# Brief
Exact copy, no pictures: return only the lines below from the line with "LUX3: BH1750 -> TSL2561" up to and including the line with "POT2: 10k -> 100k".

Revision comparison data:
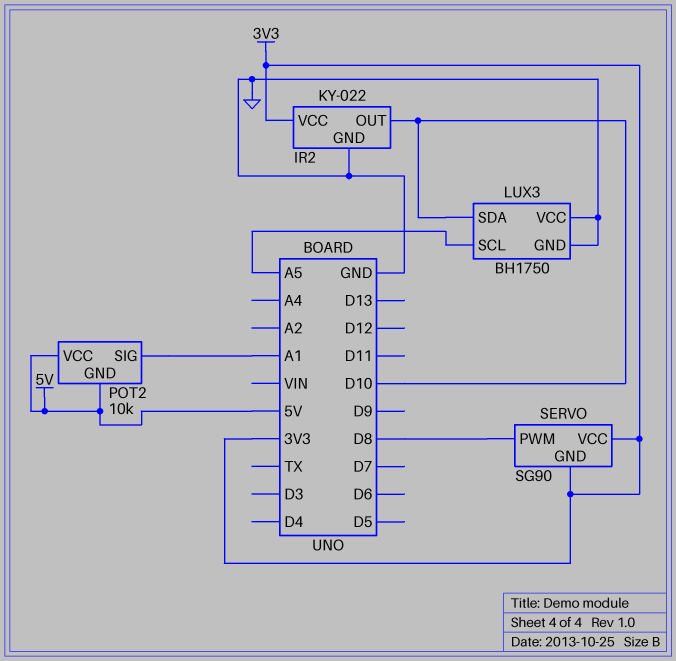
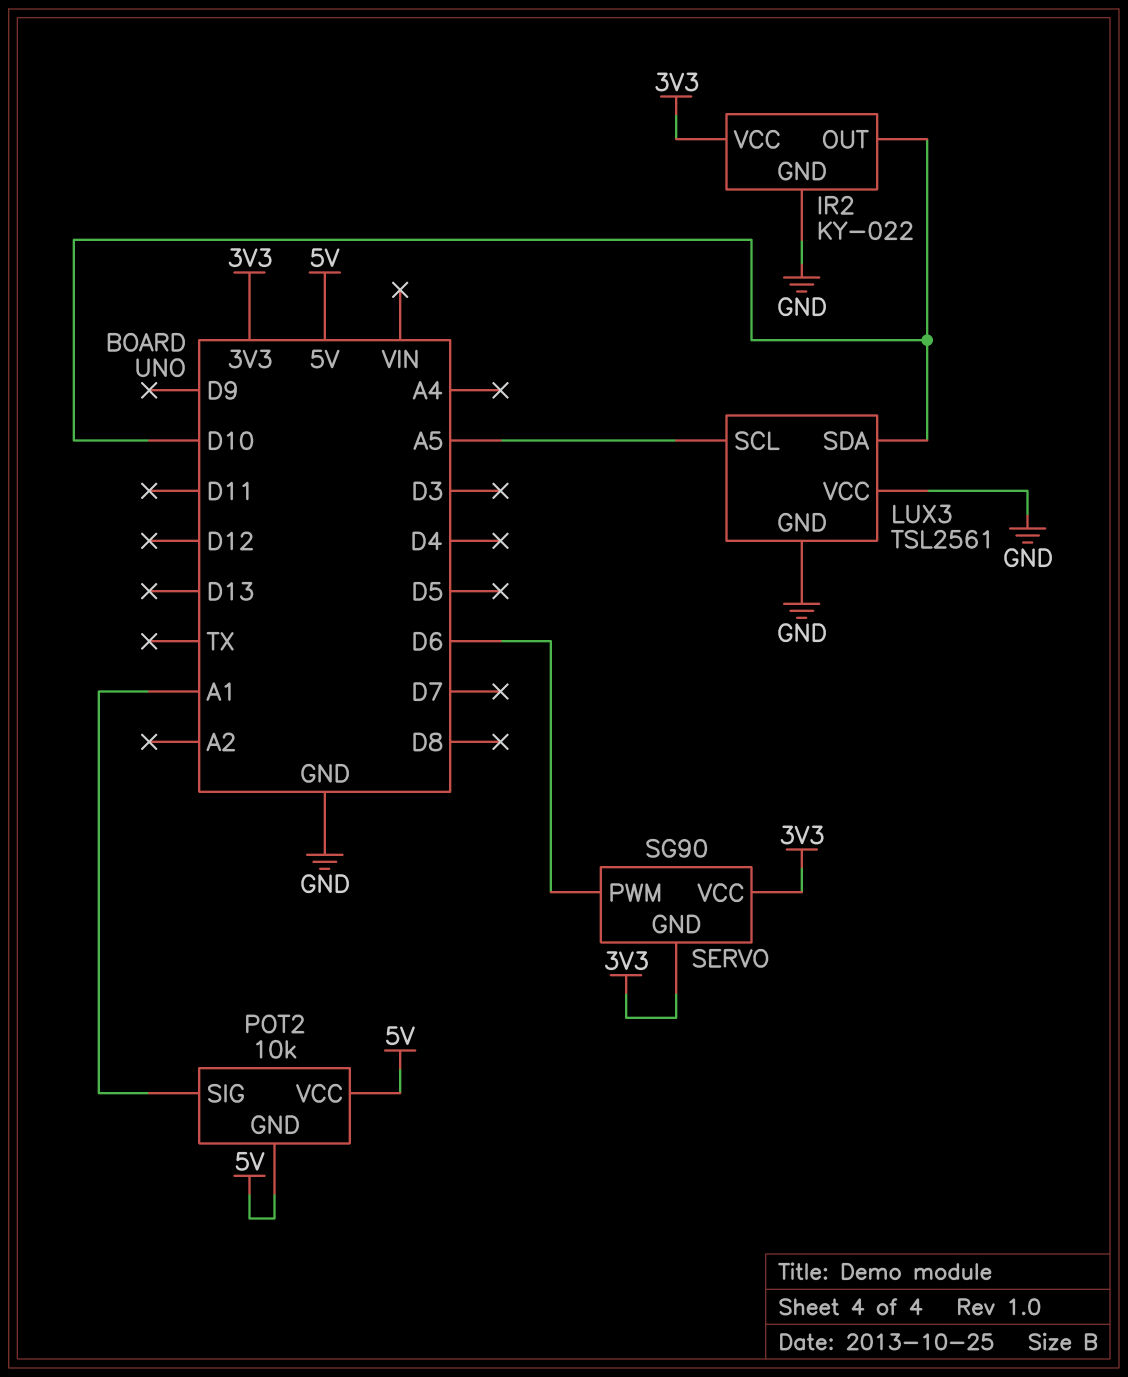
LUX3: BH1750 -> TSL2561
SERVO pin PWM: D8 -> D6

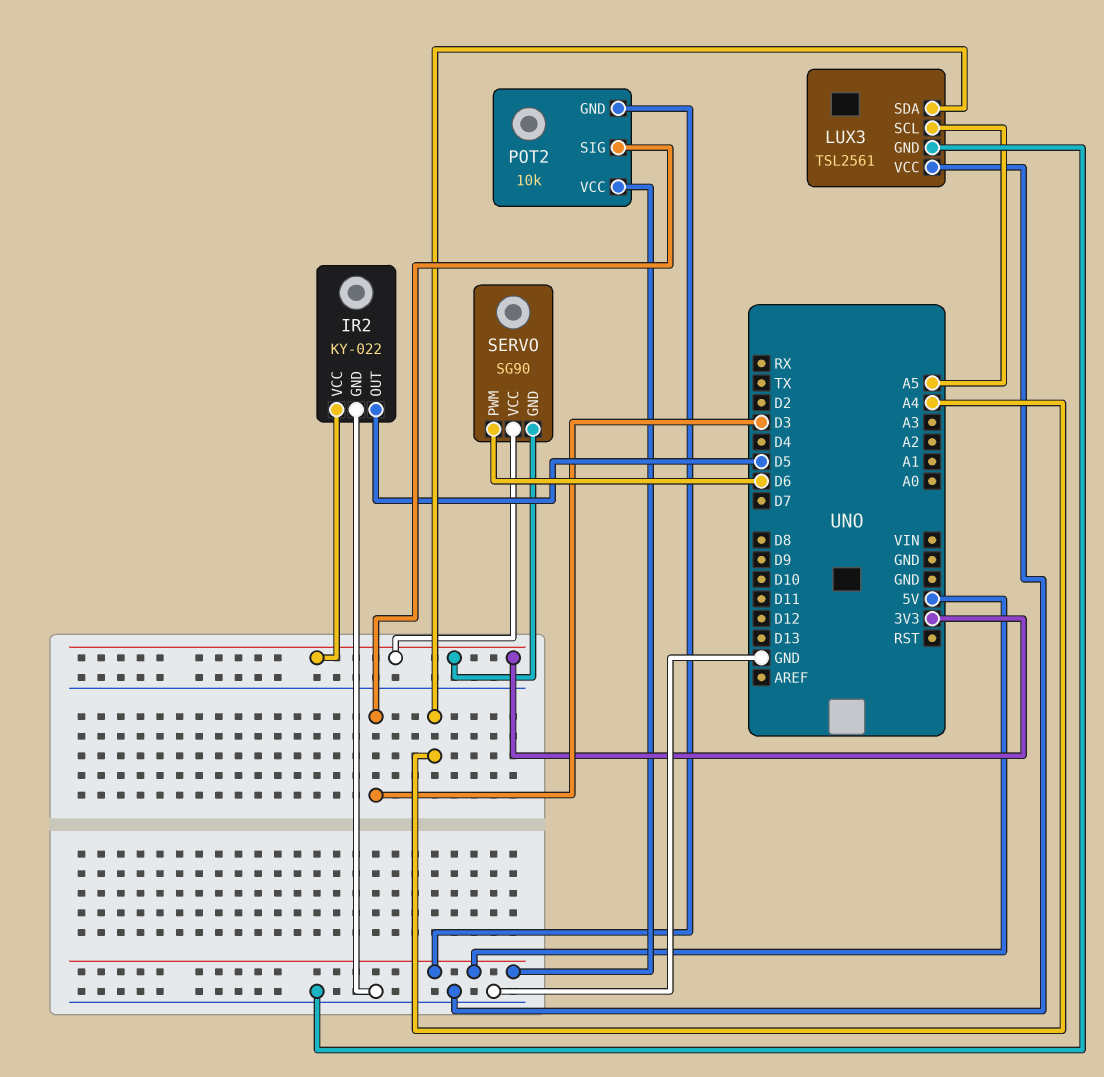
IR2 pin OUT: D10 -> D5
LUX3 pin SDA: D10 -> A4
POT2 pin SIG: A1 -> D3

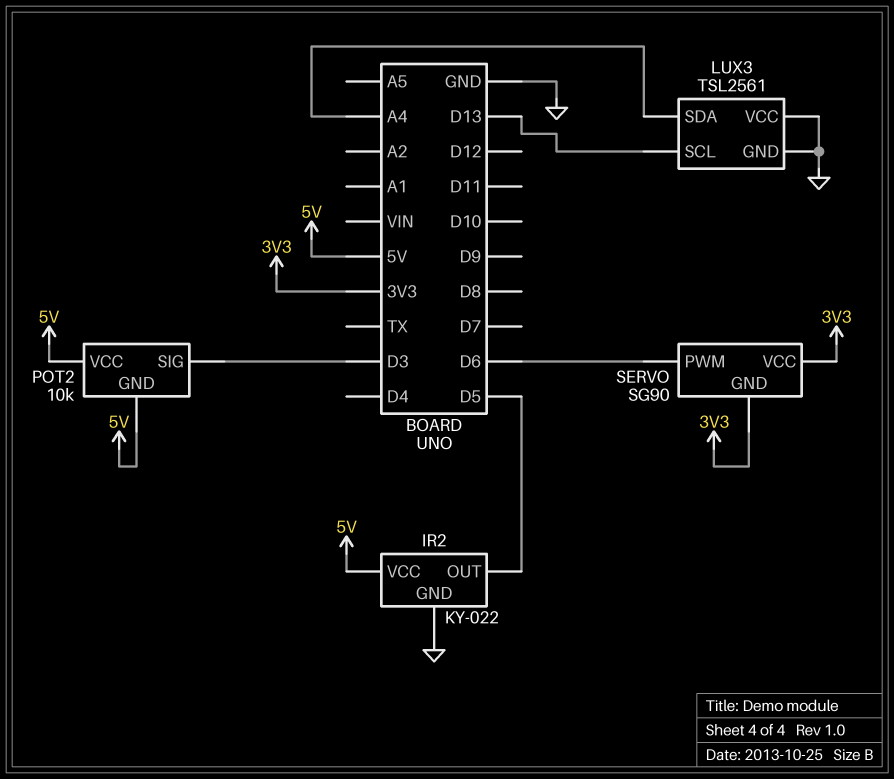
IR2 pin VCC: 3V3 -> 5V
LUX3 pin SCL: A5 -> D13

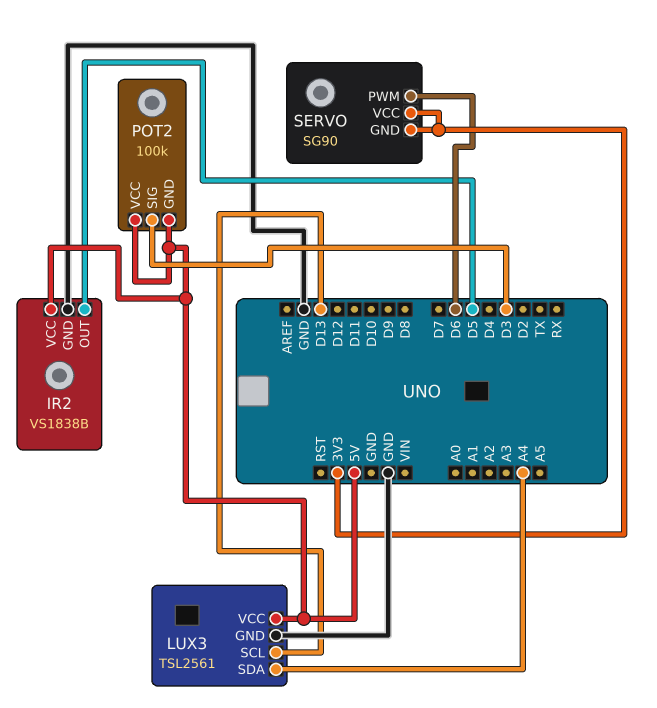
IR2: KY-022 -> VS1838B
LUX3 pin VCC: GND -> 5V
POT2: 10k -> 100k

--

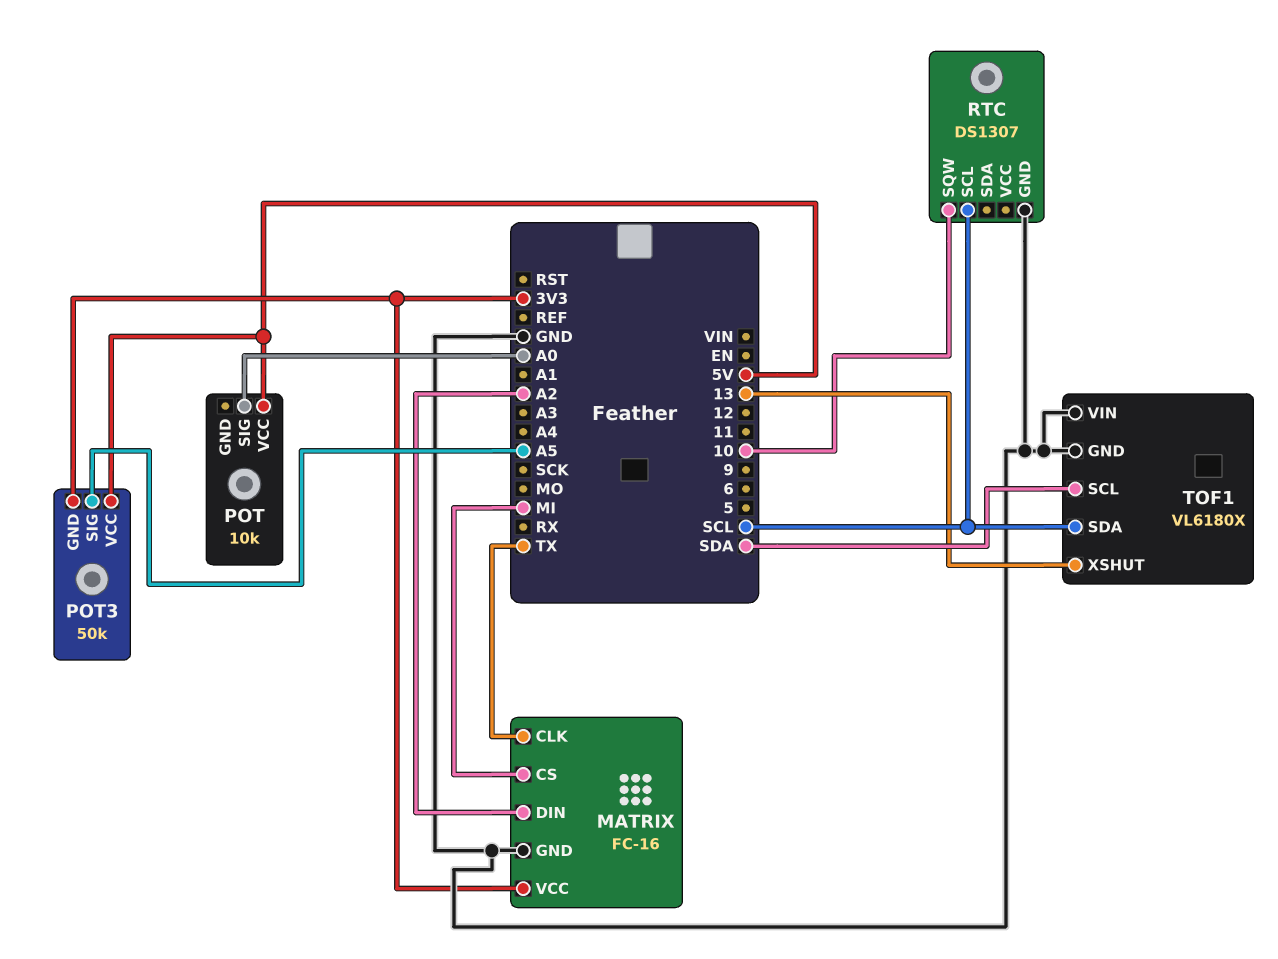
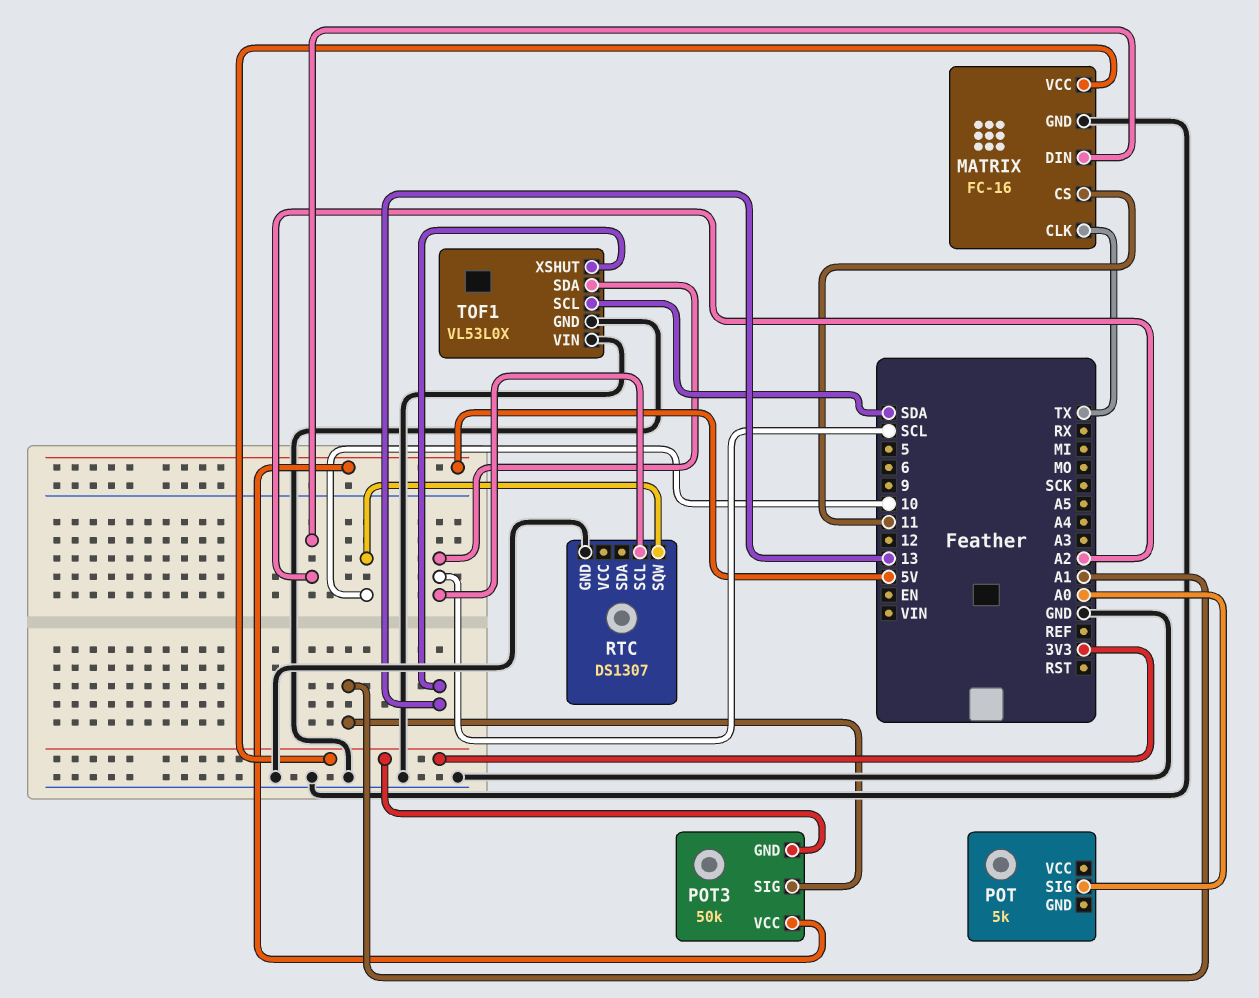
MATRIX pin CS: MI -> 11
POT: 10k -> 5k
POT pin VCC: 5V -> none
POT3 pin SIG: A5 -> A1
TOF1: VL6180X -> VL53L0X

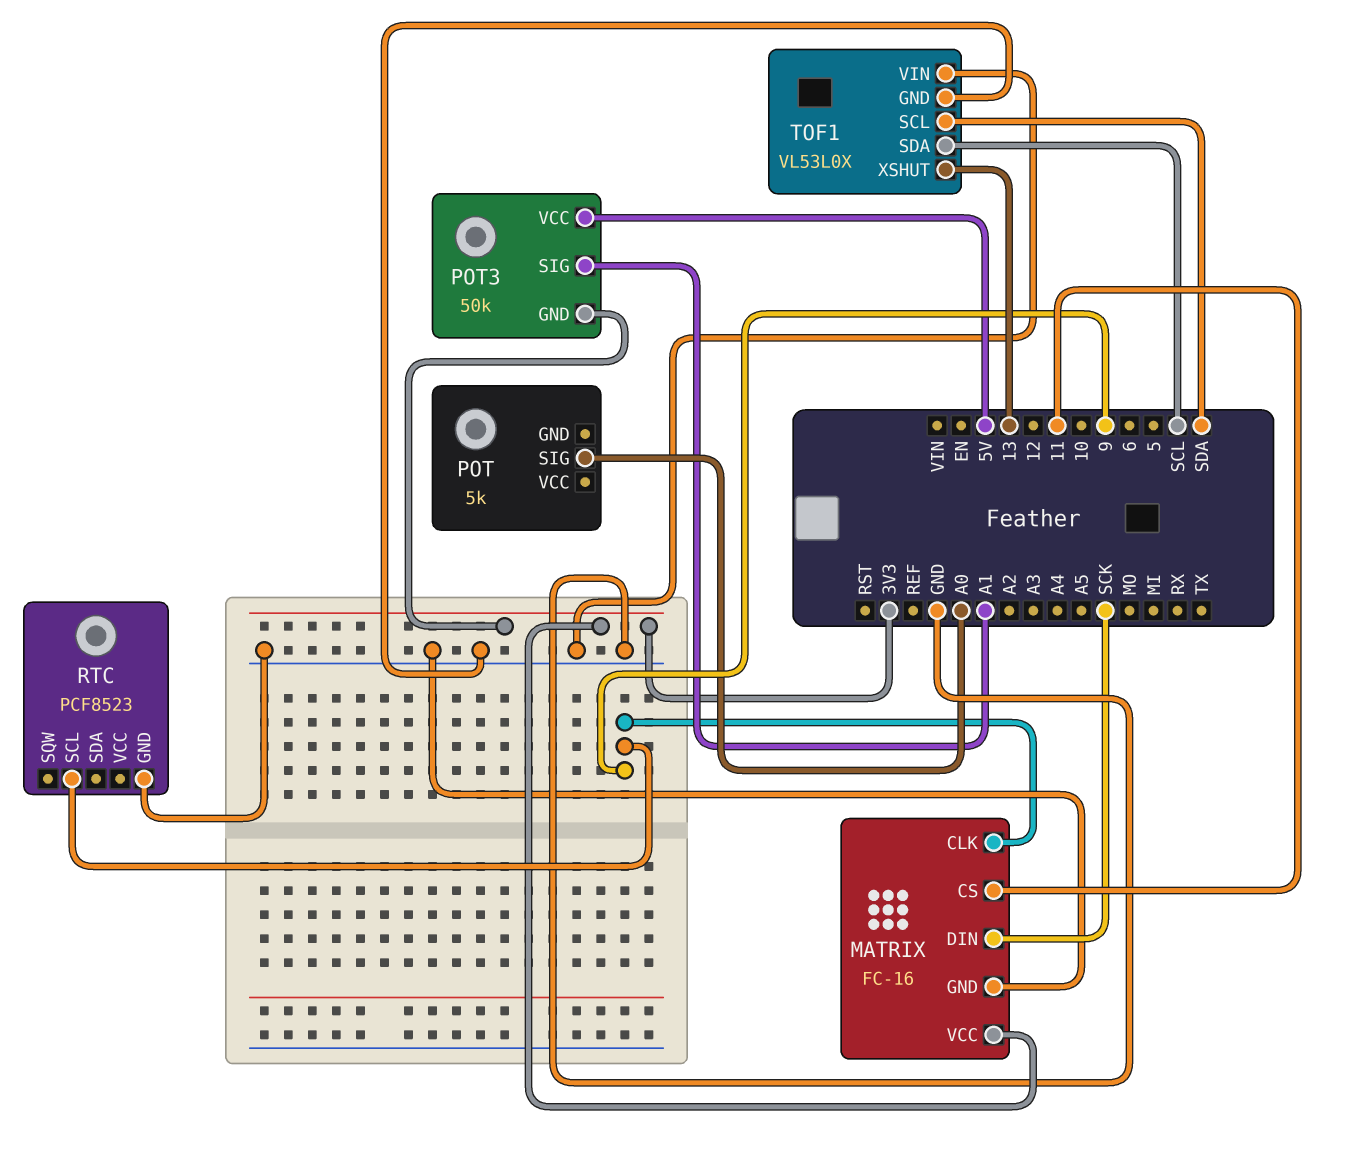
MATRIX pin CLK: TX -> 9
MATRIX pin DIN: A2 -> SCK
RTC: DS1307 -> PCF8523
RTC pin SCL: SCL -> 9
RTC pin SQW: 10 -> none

# Written reply
LUX3: BH1750 -> TSL2561
SERVO pin PWM: D8 -> D6

IR2 pin OUT: D10 -> D5
LUX3 pin SDA: D10 -> A4
POT2 pin SIG: A1 -> D3

IR2 pin VCC: 3V3 -> 5V
LUX3 pin SCL: A5 -> D13

IR2: KY-022 -> VS1838B
LUX3 pin VCC: GND -> 5V
POT2: 10k -> 100k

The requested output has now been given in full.